■ **EXCERPTED DATA**

────────────────

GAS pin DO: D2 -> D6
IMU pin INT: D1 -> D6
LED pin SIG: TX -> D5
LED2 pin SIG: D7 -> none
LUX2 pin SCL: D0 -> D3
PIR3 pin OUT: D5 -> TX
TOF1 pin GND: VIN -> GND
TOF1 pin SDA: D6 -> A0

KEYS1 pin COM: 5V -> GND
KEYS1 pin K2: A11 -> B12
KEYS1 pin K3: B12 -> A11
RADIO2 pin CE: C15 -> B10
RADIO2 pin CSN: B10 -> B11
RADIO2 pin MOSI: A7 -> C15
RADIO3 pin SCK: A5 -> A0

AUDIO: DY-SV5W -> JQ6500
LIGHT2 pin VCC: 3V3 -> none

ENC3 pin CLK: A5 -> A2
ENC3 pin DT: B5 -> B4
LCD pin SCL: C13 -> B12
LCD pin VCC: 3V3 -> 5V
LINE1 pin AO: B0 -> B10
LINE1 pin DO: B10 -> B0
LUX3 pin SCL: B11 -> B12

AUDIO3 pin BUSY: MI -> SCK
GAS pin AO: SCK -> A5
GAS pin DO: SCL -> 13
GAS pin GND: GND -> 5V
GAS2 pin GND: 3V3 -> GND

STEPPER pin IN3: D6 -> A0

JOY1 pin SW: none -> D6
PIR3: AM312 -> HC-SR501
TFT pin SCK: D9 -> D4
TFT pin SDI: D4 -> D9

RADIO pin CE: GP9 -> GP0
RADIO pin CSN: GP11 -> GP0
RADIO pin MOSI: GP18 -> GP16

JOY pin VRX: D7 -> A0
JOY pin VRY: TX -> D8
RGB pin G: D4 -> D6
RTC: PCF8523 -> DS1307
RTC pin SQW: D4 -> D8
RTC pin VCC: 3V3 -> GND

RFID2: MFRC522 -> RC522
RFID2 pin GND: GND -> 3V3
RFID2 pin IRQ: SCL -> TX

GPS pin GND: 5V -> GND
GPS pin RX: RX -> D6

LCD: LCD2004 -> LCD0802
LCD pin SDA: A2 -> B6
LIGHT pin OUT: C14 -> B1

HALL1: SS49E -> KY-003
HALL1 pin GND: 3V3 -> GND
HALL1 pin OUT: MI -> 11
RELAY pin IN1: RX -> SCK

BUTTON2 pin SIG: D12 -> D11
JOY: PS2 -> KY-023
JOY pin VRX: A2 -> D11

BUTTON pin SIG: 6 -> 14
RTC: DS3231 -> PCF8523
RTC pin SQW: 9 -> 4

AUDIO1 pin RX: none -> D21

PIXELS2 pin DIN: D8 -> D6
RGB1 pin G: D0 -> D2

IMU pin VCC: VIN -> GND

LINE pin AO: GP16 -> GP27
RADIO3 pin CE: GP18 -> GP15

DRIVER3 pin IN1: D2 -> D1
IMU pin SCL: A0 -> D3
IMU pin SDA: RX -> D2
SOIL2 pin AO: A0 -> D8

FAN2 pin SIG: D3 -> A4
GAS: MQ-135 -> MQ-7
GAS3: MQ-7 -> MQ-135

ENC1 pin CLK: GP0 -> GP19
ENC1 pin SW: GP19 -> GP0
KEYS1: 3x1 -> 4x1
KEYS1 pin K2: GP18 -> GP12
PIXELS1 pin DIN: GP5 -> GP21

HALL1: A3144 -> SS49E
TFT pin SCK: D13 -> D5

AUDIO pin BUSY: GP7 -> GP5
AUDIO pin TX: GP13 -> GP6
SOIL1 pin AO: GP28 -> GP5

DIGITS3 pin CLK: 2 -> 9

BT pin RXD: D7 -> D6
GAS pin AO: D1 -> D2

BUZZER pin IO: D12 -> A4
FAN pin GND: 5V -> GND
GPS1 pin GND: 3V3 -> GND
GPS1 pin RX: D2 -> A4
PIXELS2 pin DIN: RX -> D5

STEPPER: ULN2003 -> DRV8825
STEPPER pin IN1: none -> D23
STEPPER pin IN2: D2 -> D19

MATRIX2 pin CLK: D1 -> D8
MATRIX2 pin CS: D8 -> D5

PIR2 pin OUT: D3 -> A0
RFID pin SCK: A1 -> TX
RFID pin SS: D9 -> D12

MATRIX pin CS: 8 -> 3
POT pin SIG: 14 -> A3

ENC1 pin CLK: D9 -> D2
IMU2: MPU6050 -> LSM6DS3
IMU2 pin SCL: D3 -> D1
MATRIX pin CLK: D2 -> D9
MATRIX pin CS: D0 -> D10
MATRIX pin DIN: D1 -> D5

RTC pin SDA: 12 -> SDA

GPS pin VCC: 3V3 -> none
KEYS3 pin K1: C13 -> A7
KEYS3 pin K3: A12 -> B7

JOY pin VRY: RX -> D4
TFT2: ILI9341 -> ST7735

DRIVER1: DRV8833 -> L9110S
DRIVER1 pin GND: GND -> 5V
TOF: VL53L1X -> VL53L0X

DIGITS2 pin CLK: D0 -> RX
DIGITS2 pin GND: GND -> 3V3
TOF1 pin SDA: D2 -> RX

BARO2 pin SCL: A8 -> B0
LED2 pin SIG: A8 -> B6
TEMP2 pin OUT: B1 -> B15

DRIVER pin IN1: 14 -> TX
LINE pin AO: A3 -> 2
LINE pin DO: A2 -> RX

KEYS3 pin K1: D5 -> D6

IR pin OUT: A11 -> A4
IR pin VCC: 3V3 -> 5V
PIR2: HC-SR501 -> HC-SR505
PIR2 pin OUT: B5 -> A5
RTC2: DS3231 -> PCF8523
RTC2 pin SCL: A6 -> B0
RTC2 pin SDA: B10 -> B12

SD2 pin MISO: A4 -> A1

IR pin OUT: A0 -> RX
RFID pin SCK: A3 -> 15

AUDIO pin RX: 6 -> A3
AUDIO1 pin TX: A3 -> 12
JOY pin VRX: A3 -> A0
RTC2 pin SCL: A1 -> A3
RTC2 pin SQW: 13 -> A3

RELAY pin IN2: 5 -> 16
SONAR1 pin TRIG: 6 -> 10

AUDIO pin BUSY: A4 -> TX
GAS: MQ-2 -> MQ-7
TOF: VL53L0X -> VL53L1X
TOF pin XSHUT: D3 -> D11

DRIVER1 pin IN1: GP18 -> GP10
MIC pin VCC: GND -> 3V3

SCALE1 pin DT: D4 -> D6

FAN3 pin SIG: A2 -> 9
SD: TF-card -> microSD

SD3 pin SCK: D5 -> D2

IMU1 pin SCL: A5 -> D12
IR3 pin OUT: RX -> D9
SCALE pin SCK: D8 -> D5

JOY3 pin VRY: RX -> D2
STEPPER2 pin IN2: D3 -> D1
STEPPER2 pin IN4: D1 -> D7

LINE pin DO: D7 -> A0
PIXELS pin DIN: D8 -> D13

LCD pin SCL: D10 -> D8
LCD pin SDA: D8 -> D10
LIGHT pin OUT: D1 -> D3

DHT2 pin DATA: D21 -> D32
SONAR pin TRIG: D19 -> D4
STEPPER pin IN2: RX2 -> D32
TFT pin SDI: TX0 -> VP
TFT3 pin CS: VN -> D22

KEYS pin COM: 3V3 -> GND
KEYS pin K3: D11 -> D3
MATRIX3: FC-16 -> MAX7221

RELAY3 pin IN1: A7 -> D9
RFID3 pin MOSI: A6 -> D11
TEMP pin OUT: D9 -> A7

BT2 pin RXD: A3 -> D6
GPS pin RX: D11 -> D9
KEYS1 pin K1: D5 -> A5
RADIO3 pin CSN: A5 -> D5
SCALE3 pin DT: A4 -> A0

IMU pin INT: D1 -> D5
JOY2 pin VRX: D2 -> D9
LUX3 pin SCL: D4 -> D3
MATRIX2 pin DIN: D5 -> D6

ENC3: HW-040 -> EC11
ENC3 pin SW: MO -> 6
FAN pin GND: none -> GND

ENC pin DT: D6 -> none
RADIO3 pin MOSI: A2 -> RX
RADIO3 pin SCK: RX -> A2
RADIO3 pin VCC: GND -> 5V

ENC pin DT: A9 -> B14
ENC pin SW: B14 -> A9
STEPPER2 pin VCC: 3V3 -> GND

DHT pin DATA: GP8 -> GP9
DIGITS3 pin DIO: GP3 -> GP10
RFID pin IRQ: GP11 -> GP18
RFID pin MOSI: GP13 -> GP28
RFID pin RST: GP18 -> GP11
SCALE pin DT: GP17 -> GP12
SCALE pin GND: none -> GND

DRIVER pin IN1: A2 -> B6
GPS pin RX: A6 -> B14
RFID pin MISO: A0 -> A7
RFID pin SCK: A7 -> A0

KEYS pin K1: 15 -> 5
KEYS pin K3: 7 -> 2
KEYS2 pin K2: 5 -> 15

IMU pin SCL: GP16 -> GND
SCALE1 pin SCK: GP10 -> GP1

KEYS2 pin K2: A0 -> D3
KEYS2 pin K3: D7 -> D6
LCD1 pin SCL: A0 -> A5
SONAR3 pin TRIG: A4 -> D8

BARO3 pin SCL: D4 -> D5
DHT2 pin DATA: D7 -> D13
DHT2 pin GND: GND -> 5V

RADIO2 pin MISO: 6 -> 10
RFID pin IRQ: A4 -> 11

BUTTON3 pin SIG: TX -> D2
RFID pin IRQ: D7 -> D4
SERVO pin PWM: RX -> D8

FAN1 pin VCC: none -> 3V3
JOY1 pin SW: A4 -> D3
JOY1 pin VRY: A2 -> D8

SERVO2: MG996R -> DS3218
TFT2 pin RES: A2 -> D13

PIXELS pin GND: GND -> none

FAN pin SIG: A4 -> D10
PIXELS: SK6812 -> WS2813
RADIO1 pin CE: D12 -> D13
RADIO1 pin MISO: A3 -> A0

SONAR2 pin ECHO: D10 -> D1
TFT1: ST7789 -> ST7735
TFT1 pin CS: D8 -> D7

────────────────

Of all the entries above, repeat only the lines from the line that has "IMU2 pin SCL: D3 -> D1" to the line that has "IR3 pin OUT: RX -> D9", both lines included, exactly.

■ **TASK OUTPUT**
IMU2 pin SCL: D3 -> D1
MATRIX pin CLK: D2 -> D9
MATRIX pin CS: D0 -> D10
MATRIX pin DIN: D1 -> D5

RTC pin SDA: 12 -> SDA

GPS pin VCC: 3V3 -> none
KEYS3 pin K1: C13 -> A7
KEYS3 pin K3: A12 -> B7

JOY pin VRY: RX -> D4
TFT2: ILI9341 -> ST7735

DRIVER1: DRV8833 -> L9110S
DRIVER1 pin GND: GND -> 5V
TOF: VL53L1X -> VL53L0X

DIGITS2 pin CLK: D0 -> RX
DIGITS2 pin GND: GND -> 3V3
TOF1 pin SDA: D2 -> RX

BARO2 pin SCL: A8 -> B0
LED2 pin SIG: A8 -> B6
TEMP2 pin OUT: B1 -> B15

DRIVER pin IN1: 14 -> TX
LINE pin AO: A3 -> 2
LINE pin DO: A2 -> RX

KEYS3 pin K1: D5 -> D6

IR pin OUT: A11 -> A4
IR pin VCC: 3V3 -> 5V
PIR2: HC-SR501 -> HC-SR505
PIR2 pin OUT: B5 -> A5
RTC2: DS3231 -> PCF8523
RTC2 pin SCL: A6 -> B0
RTC2 pin SDA: B10 -> B12

SD2 pin MISO: A4 -> A1

IR pin OUT: A0 -> RX
RFID pin SCK: A3 -> 15

AUDIO pin RX: 6 -> A3
AUDIO1 pin TX: A3 -> 12
JOY pin VRX: A3 -> A0
RTC2 pin SCL: A1 -> A3
RTC2 pin SQW: 13 -> A3

RELAY pin IN2: 5 -> 16
SONAR1 pin TRIG: 6 -> 10

AUDIO pin BUSY: A4 -> TX
GAS: MQ-2 -> MQ-7
TOF: VL53L0X -> VL53L1X
TOF pin XSHUT: D3 -> D11

DRIVER1 pin IN1: GP18 -> GP10
MIC pin VCC: GND -> 3V3

SCALE1 pin DT: D4 -> D6

FAN3 pin SIG: A2 -> 9
SD: TF-card -> microSD

SD3 pin SCK: D5 -> D2

IMU1 pin SCL: A5 -> D12
IR3 pin OUT: RX -> D9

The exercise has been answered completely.